PROBLEM TO WORK ON: Copy out only those lines running from the line with "Segment regions of" to the end of the listing, keeping each one exactly as it is.

Data listing:
** Begin **

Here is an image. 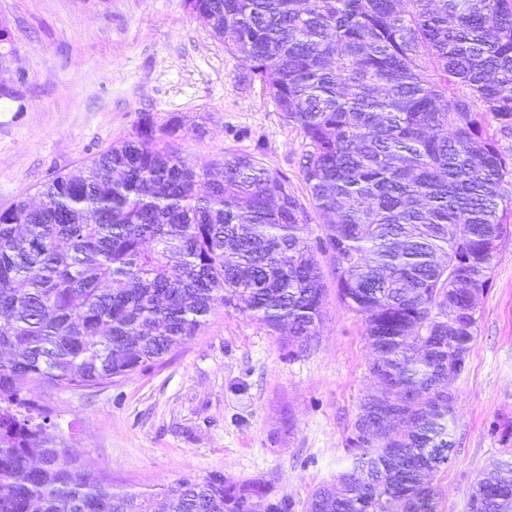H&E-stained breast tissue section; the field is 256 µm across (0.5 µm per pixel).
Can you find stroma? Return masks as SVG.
<instances>
[{"instance_id":"obj_1","label":"stroma","mask_w":512,"mask_h":512,"mask_svg":"<svg viewBox=\"0 0 512 512\" xmlns=\"http://www.w3.org/2000/svg\"><path fill=\"white\" fill-rule=\"evenodd\" d=\"M1 20L12 37L0 43V86L20 103L0 107V211L131 135L144 112L193 127L173 146L196 168L218 174L225 154H249L307 199L301 135L184 0H0ZM316 258L326 316L307 348L216 307L151 369L104 387L34 388L55 437L117 490L157 492L219 472L305 512L347 467L345 440L374 385L364 321L339 300L330 255ZM451 389L454 449L435 484L439 512H468L474 483L503 448L499 425L512 418L511 242Z\"/></svg>"}]
</instances>
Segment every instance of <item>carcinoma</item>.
I'll return each mask as SVG.
<instances>
[{
  "label": "carcinoma",
  "instance_id": "1",
  "mask_svg": "<svg viewBox=\"0 0 512 512\" xmlns=\"http://www.w3.org/2000/svg\"><path fill=\"white\" fill-rule=\"evenodd\" d=\"M298 130L324 219L253 156L197 170L141 114L135 131L0 212V512H254L221 473L115 492L58 445L29 380L91 388L144 371L217 305L307 346L337 295L365 323L369 373L350 466L307 512H438L455 395L512 239V0H186ZM394 409L389 421L386 410ZM468 512H512V452Z\"/></svg>",
  "mask_w": 512,
  "mask_h": 512
}]
</instances>
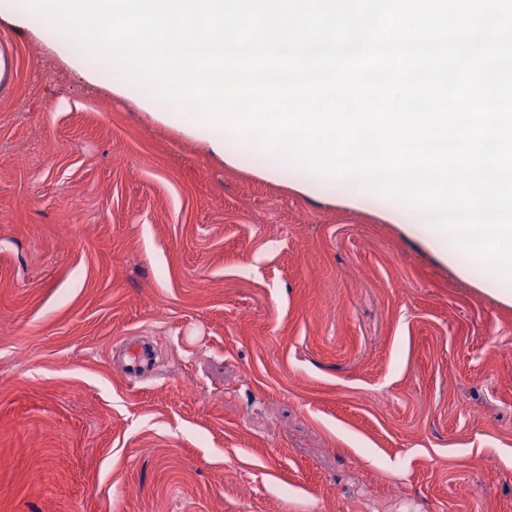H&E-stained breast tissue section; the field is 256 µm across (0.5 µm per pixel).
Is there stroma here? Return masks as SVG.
<instances>
[{
    "instance_id": "35a3bbf8",
    "label": "stroma",
    "mask_w": 512,
    "mask_h": 512,
    "mask_svg": "<svg viewBox=\"0 0 512 512\" xmlns=\"http://www.w3.org/2000/svg\"><path fill=\"white\" fill-rule=\"evenodd\" d=\"M0 512H512V307L0 20ZM144 336L130 383L112 346ZM113 358L114 365L130 381L140 380L154 370L155 353L150 342L123 344Z\"/></svg>"
}]
</instances>
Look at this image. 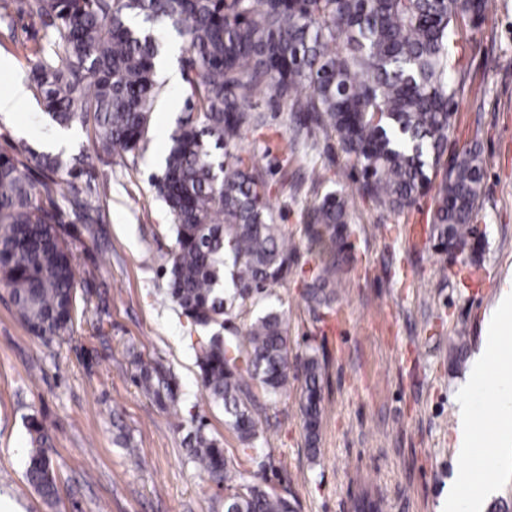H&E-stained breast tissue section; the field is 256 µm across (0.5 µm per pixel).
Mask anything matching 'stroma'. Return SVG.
<instances>
[{
    "mask_svg": "<svg viewBox=\"0 0 512 512\" xmlns=\"http://www.w3.org/2000/svg\"><path fill=\"white\" fill-rule=\"evenodd\" d=\"M156 30L163 87L146 149L135 158L113 155L77 179L80 189L102 191L103 220L90 230L63 226L81 272L70 335L50 344L33 336L0 284V512H224L223 487L186 457L183 439L197 420L245 482L287 497L294 512H352L363 478L384 497L386 512H443L453 474L467 468L512 504V469L485 454L496 437V412L484 389L473 393L479 456L467 463L452 448L455 394L468 380L498 285L512 275V0H495L487 22L459 42L465 85L454 138L479 141L484 167L478 267L413 242L412 225L430 221L432 196L400 215L363 200L357 171L334 136L314 130L283 158V138L295 135L293 114L256 99L265 125L247 132L239 149L254 155L276 219L297 248L291 276L267 302L288 321L292 362L315 346L323 363L318 453L307 449L296 379L276 401L257 398L263 463L243 453L222 408L208 400L187 322L165 295L174 239L151 179L161 172L182 106L181 84L171 76L185 50L169 26ZM42 36L41 22L26 15L0 26V56L10 61L0 71V95L28 75L16 40L32 47ZM56 132L27 96L0 114V151L44 152ZM316 168L323 182L314 181ZM331 190L344 192L352 217L351 262L337 277L333 309L343 322L333 334L303 298L326 259L307 239L304 211ZM462 328L467 337L457 361L451 346ZM140 360L172 374L176 406L160 407L140 388ZM32 416L50 437L59 497L52 507L24 479Z\"/></svg>",
    "mask_w": 512,
    "mask_h": 512,
    "instance_id": "1",
    "label": "stroma"
}]
</instances>
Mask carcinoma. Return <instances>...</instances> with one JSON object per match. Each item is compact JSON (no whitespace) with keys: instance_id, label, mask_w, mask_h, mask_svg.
Listing matches in <instances>:
<instances>
[{"instance_id":"1","label":"carcinoma","mask_w":512,"mask_h":512,"mask_svg":"<svg viewBox=\"0 0 512 512\" xmlns=\"http://www.w3.org/2000/svg\"><path fill=\"white\" fill-rule=\"evenodd\" d=\"M45 25L44 43L18 46L44 114L62 128L92 129L91 153L0 152V280L33 336L62 341L77 314V267L62 235L55 195L68 187L74 219H102L97 197L75 179L114 154L138 157L152 129L161 84V43L152 24L183 39V111L169 135L162 174L152 186L170 218L175 248L166 295L186 319L201 384L224 409L243 450L263 454L251 411L255 391H288V322L262 309L243 331L227 329L237 307L268 295L291 272L296 247L275 223L266 179L237 151L263 125L253 99L286 102L301 128L334 133L360 178L357 192L397 213L434 192V248L473 251L483 162L478 143L448 152L462 90L459 35L482 27L492 0H15ZM45 173L34 184L30 166ZM311 244L329 261L306 291L318 313L336 300V266L348 259V200L329 192L306 210ZM299 412L309 450L321 426L322 364L313 348L302 363ZM140 387L175 401L169 380L148 365ZM25 478L39 496L58 497L42 423H28ZM191 463L232 494L224 512H293L287 498L258 484L233 488L234 464L203 425L186 439Z\"/></svg>"}]
</instances>
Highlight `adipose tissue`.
Returning <instances> with one entry per match:
<instances>
[{"instance_id":"ef3b65f1","label":"adipose tissue","mask_w":512,"mask_h":512,"mask_svg":"<svg viewBox=\"0 0 512 512\" xmlns=\"http://www.w3.org/2000/svg\"><path fill=\"white\" fill-rule=\"evenodd\" d=\"M512 322V276L504 277L499 285L498 300L486 317L485 331L479 351L472 358L471 385L457 391L456 428L453 448L462 460L472 459L479 419L472 407V385L477 381L493 380L490 399L496 408L502 427L512 426V362L502 358L504 328Z\"/></svg>"}]
</instances>
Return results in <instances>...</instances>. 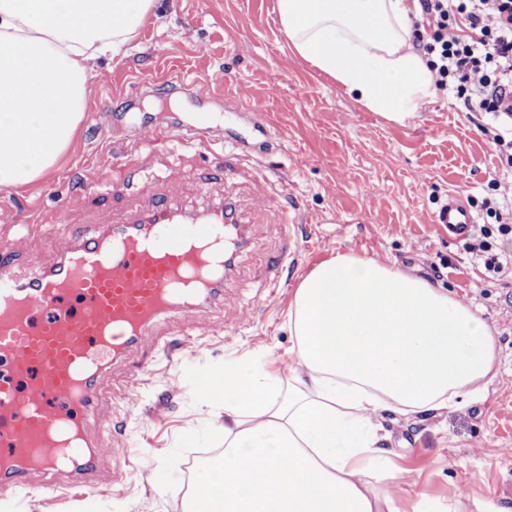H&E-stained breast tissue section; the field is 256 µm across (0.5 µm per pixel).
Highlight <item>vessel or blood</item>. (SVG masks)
<instances>
[{"mask_svg":"<svg viewBox=\"0 0 512 512\" xmlns=\"http://www.w3.org/2000/svg\"><path fill=\"white\" fill-rule=\"evenodd\" d=\"M231 138L245 161L251 133ZM198 150L191 130L144 127L130 149ZM135 222L102 234L91 228L60 236L61 258L19 271L12 257L23 238L0 244V486L27 498L60 488L62 478L93 469L104 453L87 434L100 377L156 323L180 316L196 331L201 305L223 286L246 242L231 204L191 213L158 203L151 185ZM454 240L475 222L462 195L434 216Z\"/></svg>","mask_w":512,"mask_h":512,"instance_id":"vessel-or-blood-1","label":"vessel or blood"}]
</instances>
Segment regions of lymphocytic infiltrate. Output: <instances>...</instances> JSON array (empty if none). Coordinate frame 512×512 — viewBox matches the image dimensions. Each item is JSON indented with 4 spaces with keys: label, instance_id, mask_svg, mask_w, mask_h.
<instances>
[{
    "label": "lymphocytic infiltrate",
    "instance_id": "1",
    "mask_svg": "<svg viewBox=\"0 0 512 512\" xmlns=\"http://www.w3.org/2000/svg\"><path fill=\"white\" fill-rule=\"evenodd\" d=\"M412 35L435 89H454L466 111L499 126L493 150L512 167V0H419Z\"/></svg>",
    "mask_w": 512,
    "mask_h": 512
}]
</instances>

** End **

TASK SOLUTION:
Segment regions of lymphocytic infiltrate. Output: <instances>...</instances> JSON array (empty if none). Coordinate frame 512×512 — viewBox matches the image dimensions. Each item is JSON indented with 4 spaces with keys: label, instance_id, mask_svg, mask_w, mask_h.
<instances>
[{
    "label": "lymphocytic infiltrate",
    "instance_id": "1",
    "mask_svg": "<svg viewBox=\"0 0 512 512\" xmlns=\"http://www.w3.org/2000/svg\"><path fill=\"white\" fill-rule=\"evenodd\" d=\"M412 35L435 89H454L466 111L499 126L493 150L512 167V0H419Z\"/></svg>",
    "mask_w": 512,
    "mask_h": 512
}]
</instances>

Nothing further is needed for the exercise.